TASK STATEMENT: Look through the records and copy each line with the string "blue" in it.

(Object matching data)
_____
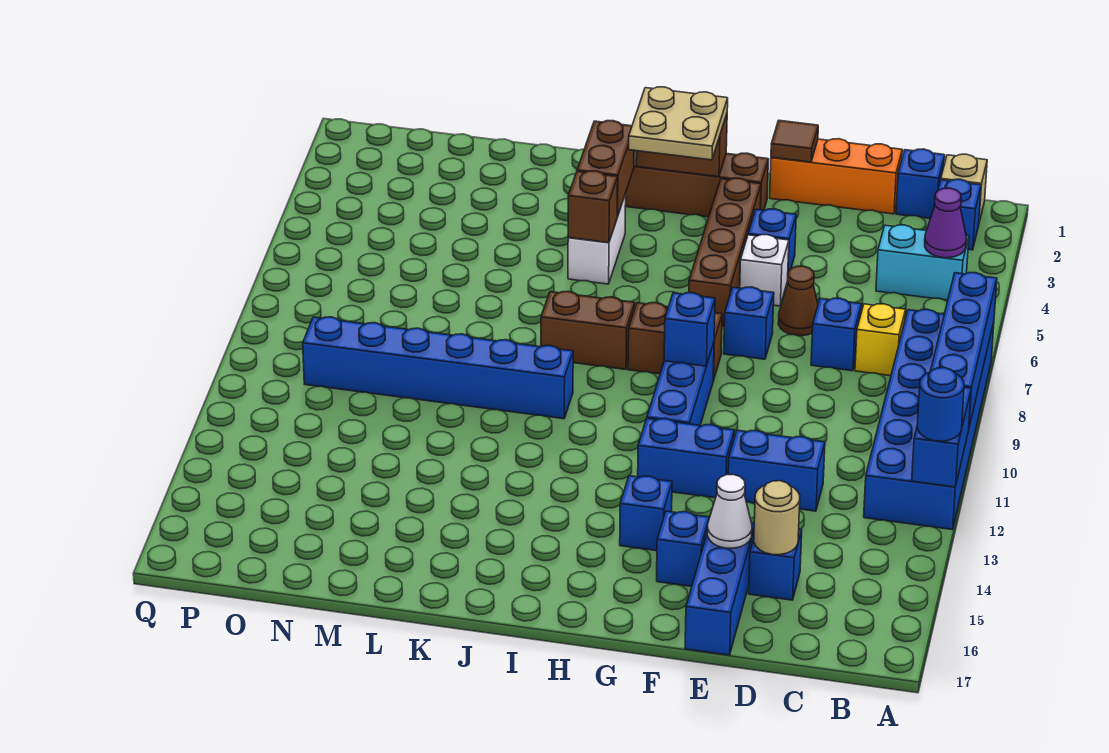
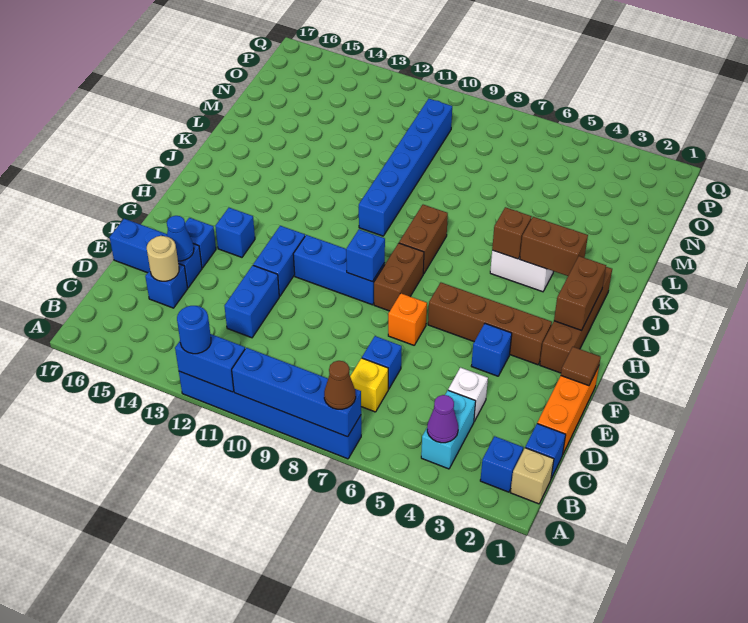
blue brick A7:B12 level 1 -> blue brick A7:A12 level 1
brown cone E6 level 1 -> brown cone A7 level 3
white cone E15 level 2 -> blue cone E15 level 2
white brick F5 level 1 -> white brick D4 level 1
blue brick F7 level 1 -> orange brick F7 level 1
tan plate H2:I3 level 3 -> none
_____
FINISHED TASK:
blue brick A7:B12 level 1 -> blue brick A7:A12 level 1
white cone E15 level 2 -> blue cone E15 level 2
blue brick F7 level 1 -> orange brick F7 level 1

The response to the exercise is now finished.